TASK INSTRUCTIONS.
Set down exactly the lines below between the line holding "SOIL1 pin AO: GP11 -> GP17" and the line holding "JOY2 pin GND: 3V3 -> GND", inclusive; no other line belongs in the answer.

(Change listing data)

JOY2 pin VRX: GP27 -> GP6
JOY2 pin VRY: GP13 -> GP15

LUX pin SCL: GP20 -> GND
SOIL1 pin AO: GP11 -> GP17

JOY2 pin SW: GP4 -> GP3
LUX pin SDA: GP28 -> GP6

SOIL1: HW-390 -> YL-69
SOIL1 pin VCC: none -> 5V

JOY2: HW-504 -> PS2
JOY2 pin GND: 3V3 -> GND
...
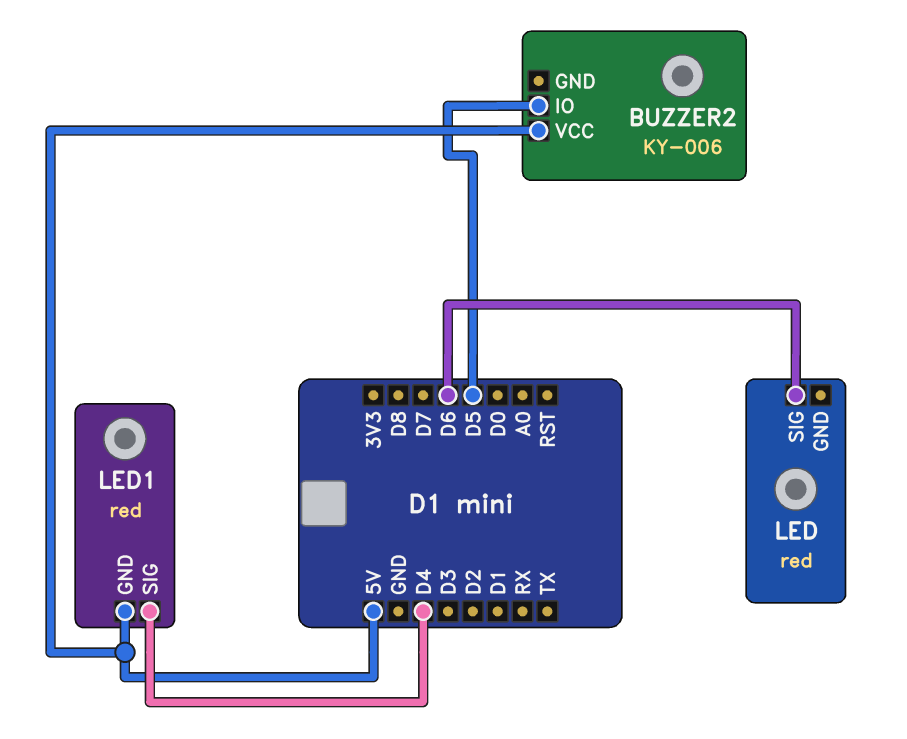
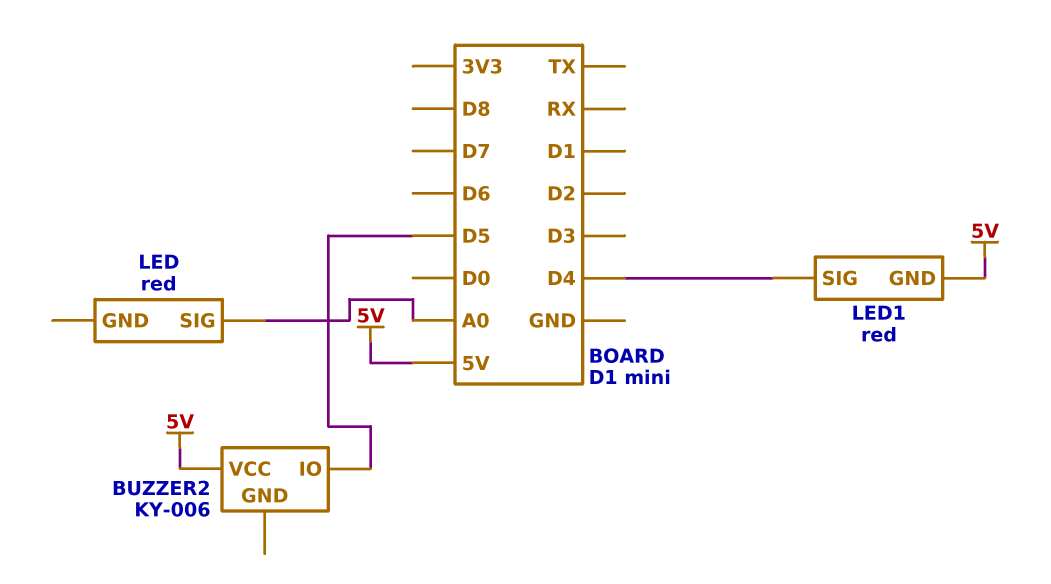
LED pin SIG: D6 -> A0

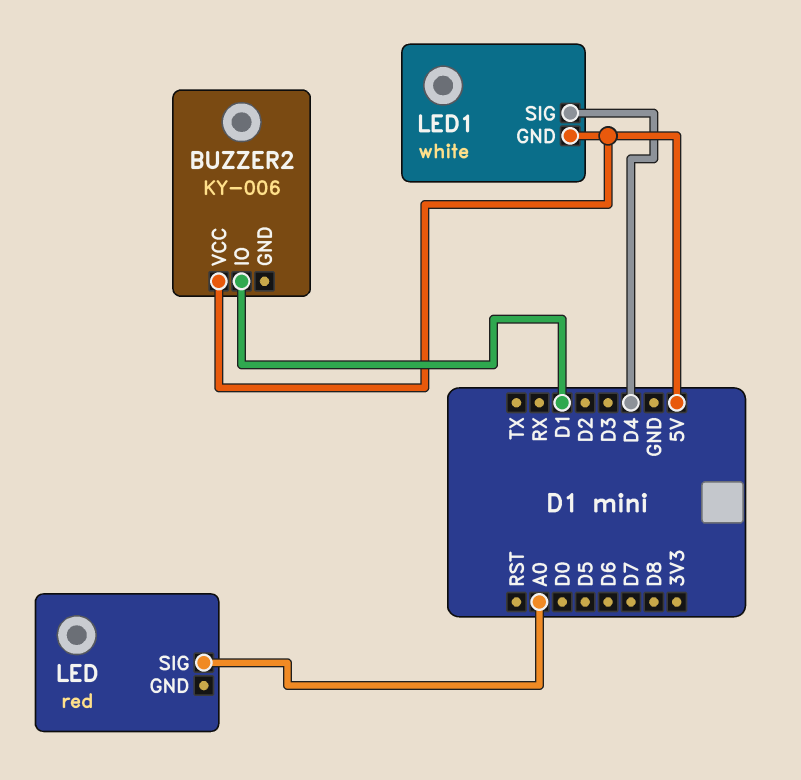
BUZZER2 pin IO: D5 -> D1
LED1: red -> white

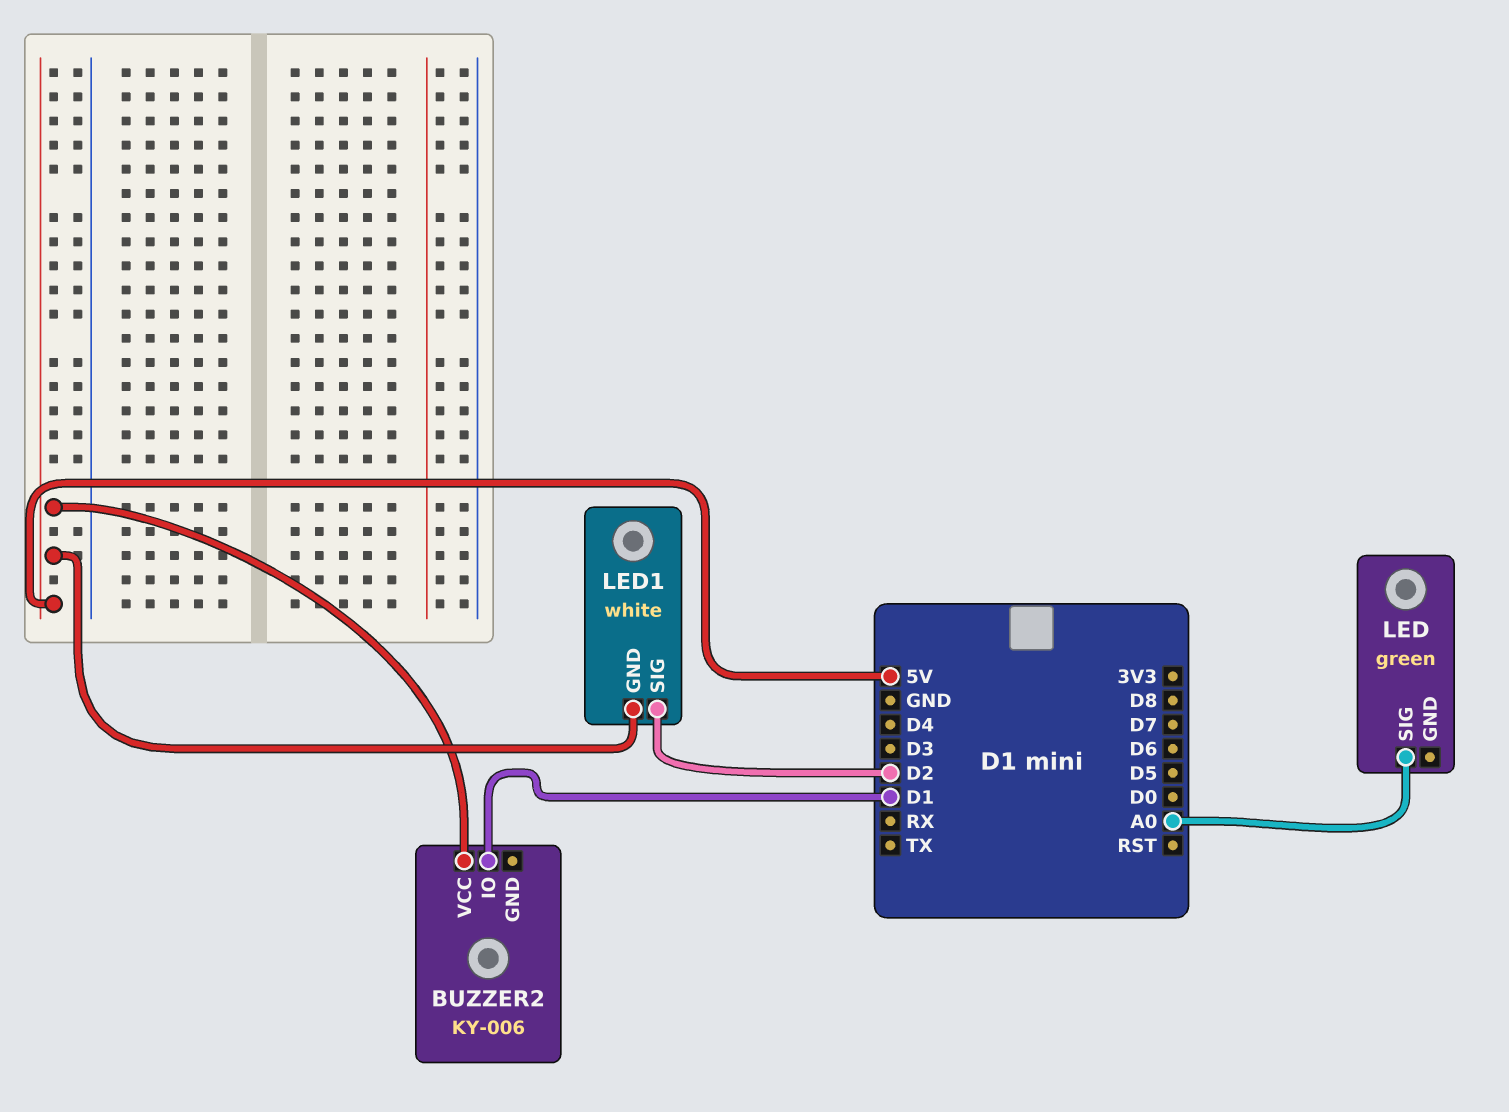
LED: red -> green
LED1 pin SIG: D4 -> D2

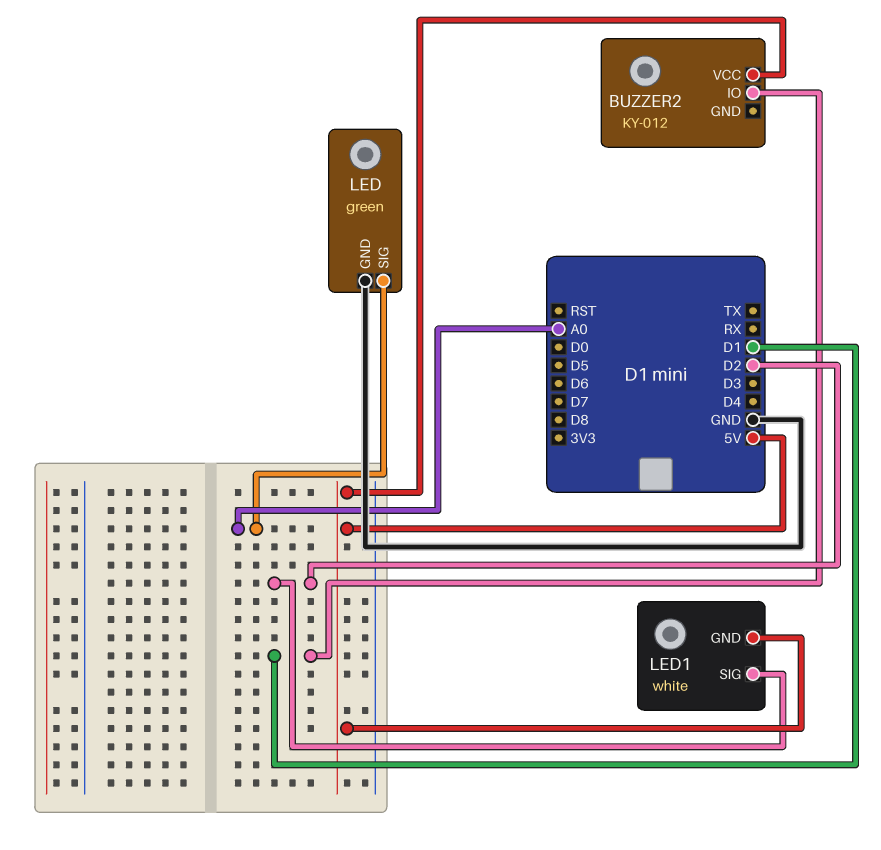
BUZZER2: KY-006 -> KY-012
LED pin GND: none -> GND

COMPLETED TASK.
SOIL1 pin AO: GP11 -> GP17

JOY2 pin SW: GP4 -> GP3
LUX pin SDA: GP28 -> GP6

SOIL1: HW-390 -> YL-69
SOIL1 pin VCC: none -> 5V

JOY2: HW-504 -> PS2
JOY2 pin GND: 3V3 -> GND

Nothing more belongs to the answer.